• Work request: Copy out the line containing "white brick C6:F6" and each line after it, through the last one in the material, exactly as written.

• Records for this exercise:
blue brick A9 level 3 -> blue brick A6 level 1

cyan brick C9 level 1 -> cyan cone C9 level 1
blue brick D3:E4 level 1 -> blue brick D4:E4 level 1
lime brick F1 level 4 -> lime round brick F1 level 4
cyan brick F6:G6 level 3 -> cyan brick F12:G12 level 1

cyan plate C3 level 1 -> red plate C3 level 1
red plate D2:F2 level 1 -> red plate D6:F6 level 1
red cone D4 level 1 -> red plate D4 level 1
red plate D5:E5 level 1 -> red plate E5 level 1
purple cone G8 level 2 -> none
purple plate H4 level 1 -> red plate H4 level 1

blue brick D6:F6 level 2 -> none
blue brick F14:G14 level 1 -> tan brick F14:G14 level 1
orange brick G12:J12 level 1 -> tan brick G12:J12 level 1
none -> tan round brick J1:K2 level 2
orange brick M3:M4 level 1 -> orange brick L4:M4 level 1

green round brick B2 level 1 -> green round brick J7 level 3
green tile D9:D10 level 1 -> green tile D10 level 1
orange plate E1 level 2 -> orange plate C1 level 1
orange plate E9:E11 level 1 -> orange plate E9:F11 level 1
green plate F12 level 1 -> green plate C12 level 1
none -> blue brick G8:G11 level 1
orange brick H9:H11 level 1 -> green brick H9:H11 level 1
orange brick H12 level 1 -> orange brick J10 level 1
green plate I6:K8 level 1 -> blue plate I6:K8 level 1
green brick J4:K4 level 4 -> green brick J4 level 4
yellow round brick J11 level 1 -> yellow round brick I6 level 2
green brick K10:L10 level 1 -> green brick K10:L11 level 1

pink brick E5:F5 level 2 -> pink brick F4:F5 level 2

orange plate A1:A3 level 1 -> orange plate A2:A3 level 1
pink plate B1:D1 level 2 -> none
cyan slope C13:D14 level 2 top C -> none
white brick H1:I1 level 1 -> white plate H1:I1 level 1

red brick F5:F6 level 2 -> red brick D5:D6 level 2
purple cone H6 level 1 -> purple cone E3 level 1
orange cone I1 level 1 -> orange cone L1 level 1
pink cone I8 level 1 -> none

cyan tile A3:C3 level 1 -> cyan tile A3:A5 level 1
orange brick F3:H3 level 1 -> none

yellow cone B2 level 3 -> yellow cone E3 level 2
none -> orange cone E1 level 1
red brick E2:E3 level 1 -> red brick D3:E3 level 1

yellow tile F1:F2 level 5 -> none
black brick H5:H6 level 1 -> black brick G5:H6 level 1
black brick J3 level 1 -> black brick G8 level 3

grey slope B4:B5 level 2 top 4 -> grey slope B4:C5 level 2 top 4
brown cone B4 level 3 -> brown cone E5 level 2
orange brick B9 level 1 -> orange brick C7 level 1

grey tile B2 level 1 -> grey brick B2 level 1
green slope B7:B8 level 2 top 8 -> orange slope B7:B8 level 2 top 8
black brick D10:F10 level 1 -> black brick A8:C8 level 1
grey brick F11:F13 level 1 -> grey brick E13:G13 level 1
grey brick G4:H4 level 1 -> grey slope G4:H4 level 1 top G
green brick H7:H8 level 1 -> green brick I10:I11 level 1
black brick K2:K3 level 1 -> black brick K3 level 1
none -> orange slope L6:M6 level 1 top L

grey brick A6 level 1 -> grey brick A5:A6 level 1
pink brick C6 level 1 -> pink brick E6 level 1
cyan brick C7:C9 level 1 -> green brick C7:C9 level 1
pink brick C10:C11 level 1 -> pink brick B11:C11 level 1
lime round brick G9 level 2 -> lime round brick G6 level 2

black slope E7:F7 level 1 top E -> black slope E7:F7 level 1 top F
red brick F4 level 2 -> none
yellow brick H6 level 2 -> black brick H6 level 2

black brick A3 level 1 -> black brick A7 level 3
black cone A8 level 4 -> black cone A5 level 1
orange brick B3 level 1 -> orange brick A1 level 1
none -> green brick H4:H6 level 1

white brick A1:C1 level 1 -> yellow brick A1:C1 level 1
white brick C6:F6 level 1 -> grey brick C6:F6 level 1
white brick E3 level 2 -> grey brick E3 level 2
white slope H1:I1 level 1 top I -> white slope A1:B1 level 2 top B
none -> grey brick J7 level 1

• Response for this exercise:
white brick C6:F6 level 1 -> grey brick C6:F6 level 1
white brick E3 level 2 -> grey brick E3 level 2
white slope H1:I1 level 1 top I -> white slope A1:B1 level 2 top B
none -> grey brick J7 level 1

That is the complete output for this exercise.